___ Dataset content

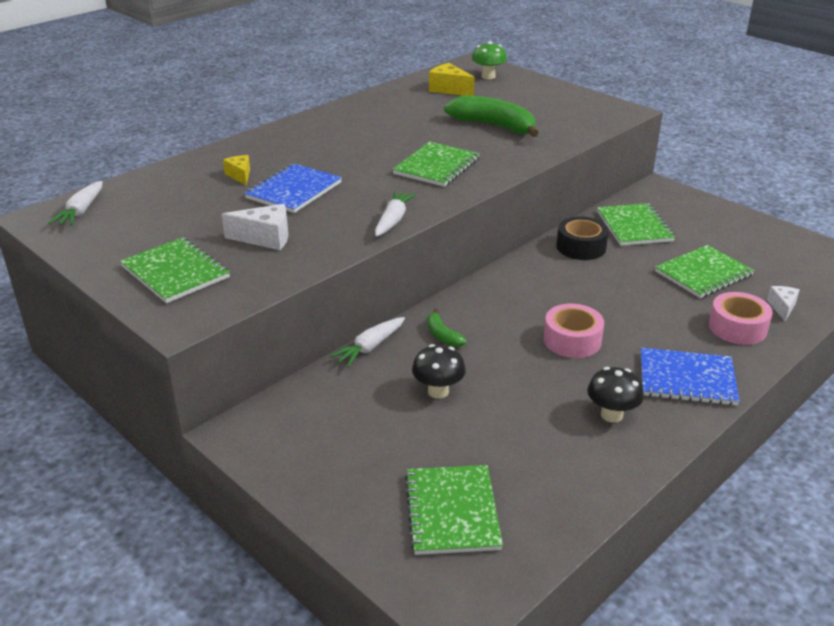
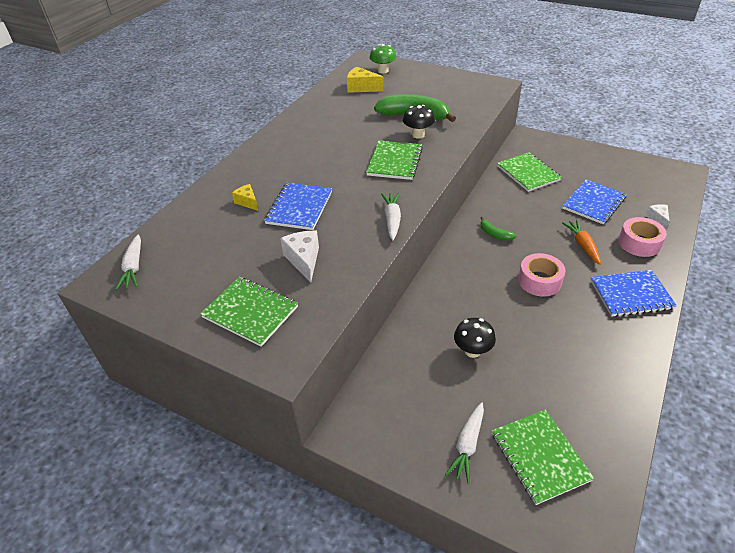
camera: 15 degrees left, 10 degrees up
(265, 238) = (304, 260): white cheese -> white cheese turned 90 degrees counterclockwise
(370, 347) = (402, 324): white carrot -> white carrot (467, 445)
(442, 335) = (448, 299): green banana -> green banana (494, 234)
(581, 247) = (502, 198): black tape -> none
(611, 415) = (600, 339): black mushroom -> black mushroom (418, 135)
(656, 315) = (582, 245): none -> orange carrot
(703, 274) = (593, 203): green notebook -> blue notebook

______
___ Dataset content

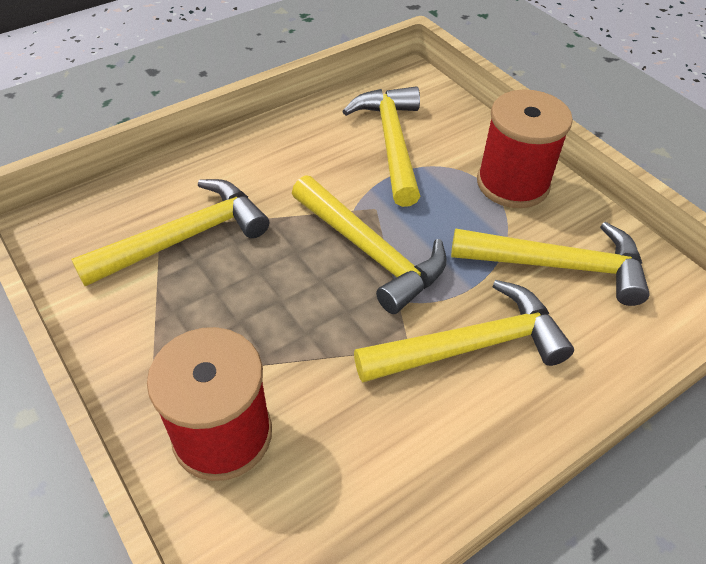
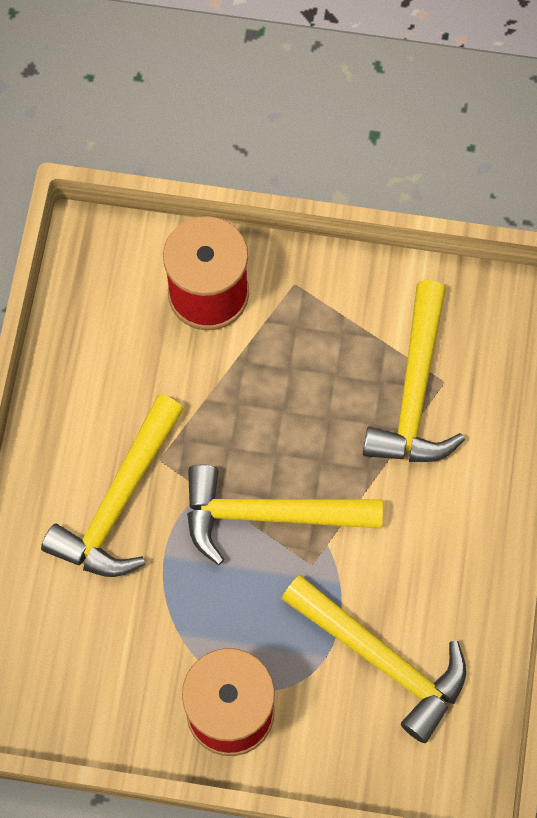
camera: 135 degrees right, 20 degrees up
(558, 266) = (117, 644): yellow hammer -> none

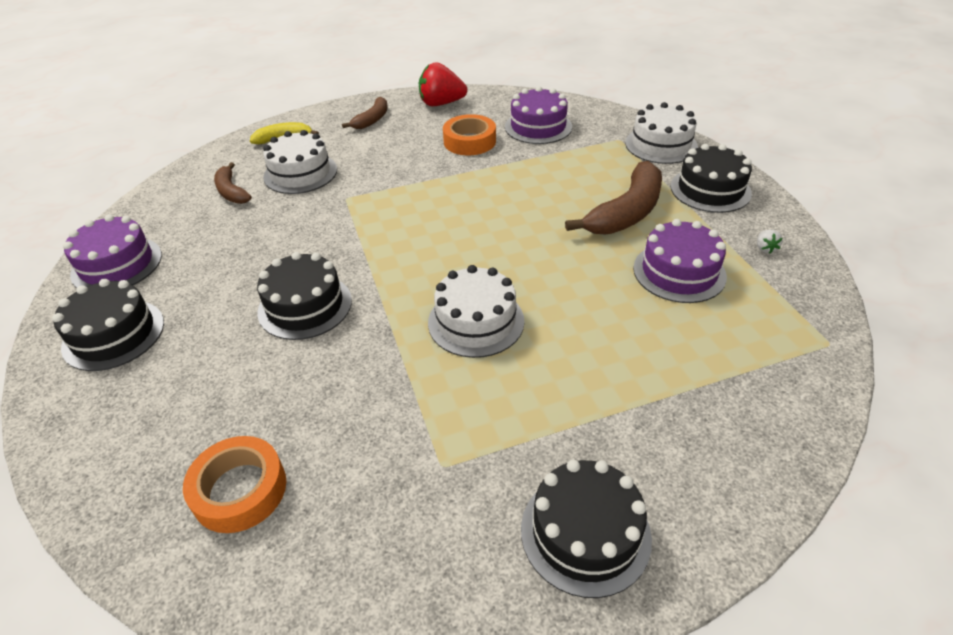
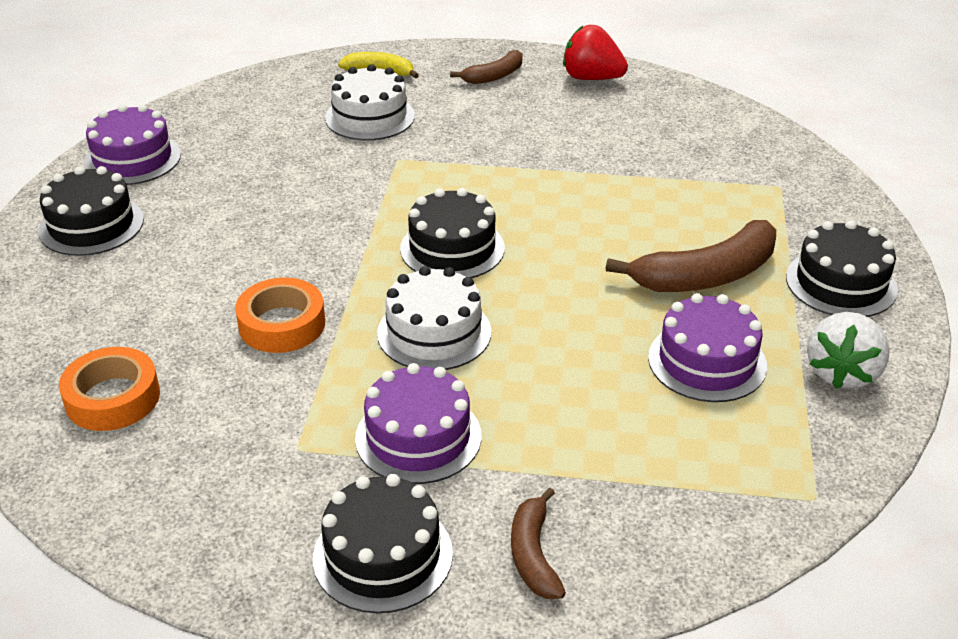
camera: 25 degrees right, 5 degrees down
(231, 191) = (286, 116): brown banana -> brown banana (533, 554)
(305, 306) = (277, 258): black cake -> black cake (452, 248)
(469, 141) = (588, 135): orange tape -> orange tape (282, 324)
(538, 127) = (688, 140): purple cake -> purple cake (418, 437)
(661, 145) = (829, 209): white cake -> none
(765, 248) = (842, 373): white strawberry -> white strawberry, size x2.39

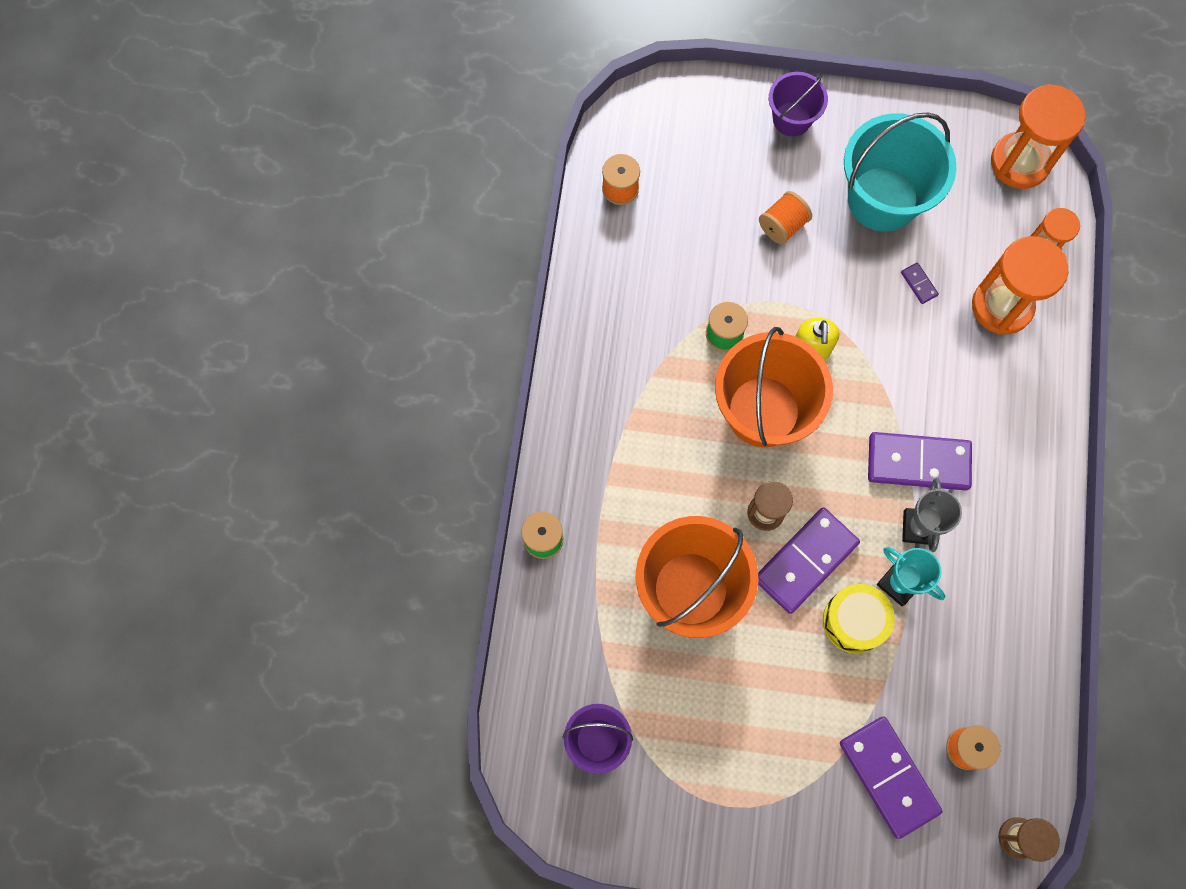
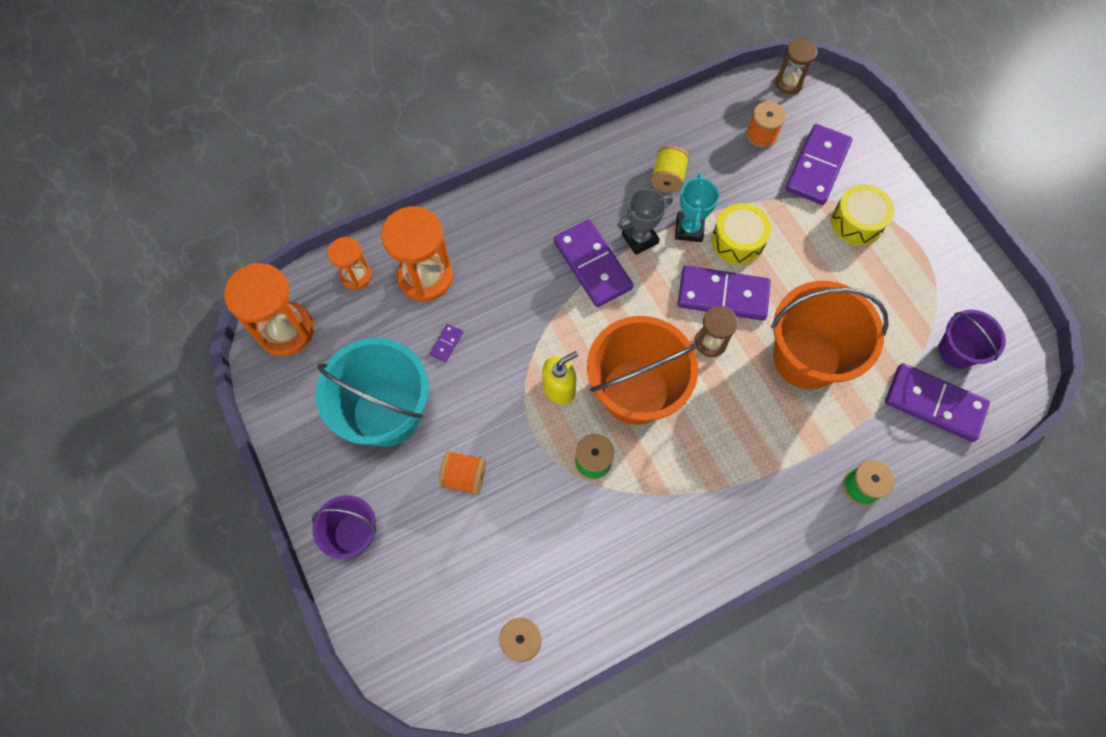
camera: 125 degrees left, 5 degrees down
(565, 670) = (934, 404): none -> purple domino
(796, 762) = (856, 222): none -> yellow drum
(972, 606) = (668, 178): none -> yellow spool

______
___ Dataset content

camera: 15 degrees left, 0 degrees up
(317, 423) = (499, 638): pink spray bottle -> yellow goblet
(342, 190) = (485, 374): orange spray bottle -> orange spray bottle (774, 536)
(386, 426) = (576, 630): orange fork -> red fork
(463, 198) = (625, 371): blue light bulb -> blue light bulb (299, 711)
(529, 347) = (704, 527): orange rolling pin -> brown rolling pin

______

**Action item**
When the word "left" appears in a line of the listing, copy that line.

**Solution to the problem**
camera: 15 degrees left, 10 degrees up
camera: 125 degrees left, 5 degrees down
camera: 15 degrees left, 0 degrees up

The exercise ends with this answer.